— Problem requirements —
Exact copies of all entries are needed. Pictures are to be left out.

— Available records —
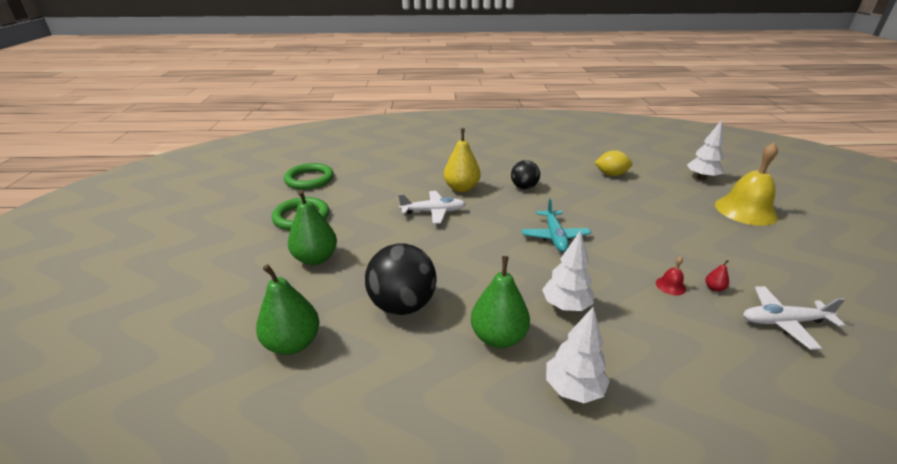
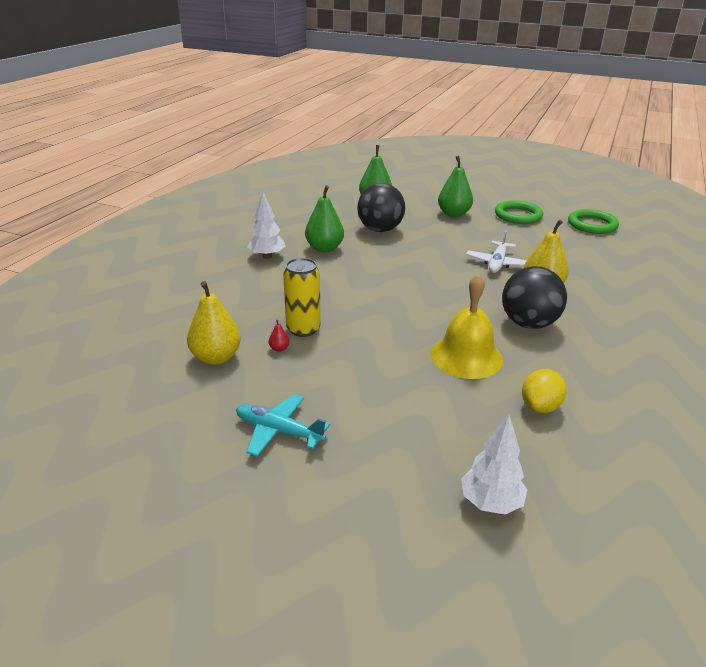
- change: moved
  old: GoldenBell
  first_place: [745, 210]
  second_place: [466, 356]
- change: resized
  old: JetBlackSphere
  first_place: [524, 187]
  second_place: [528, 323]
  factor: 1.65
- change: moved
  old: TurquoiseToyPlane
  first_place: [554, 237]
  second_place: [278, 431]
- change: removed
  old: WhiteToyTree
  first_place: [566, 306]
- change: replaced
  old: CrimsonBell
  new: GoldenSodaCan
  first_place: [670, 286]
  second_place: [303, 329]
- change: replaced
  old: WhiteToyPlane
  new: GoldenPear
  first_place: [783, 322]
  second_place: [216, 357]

— Result —
- change: moved
  old: GoldenBell
  first_place: [745, 210]
  second_place: [466, 356]
- change: resized
  old: JetBlackSphere
  first_place: [524, 187]
  second_place: [528, 323]
  factor: 1.65
- change: moved
  old: TurquoiseToyPlane
  first_place: [554, 237]
  second_place: [278, 431]
- change: removed
  old: WhiteToyTree
  first_place: [566, 306]
- change: replaced
  old: CrimsonBell
  new: GoldenSodaCan
  first_place: [670, 286]
  second_place: [303, 329]
- change: replaced
  old: WhiteToyPlane
  new: GoldenPear
  first_place: [783, 322]
  second_place: [216, 357]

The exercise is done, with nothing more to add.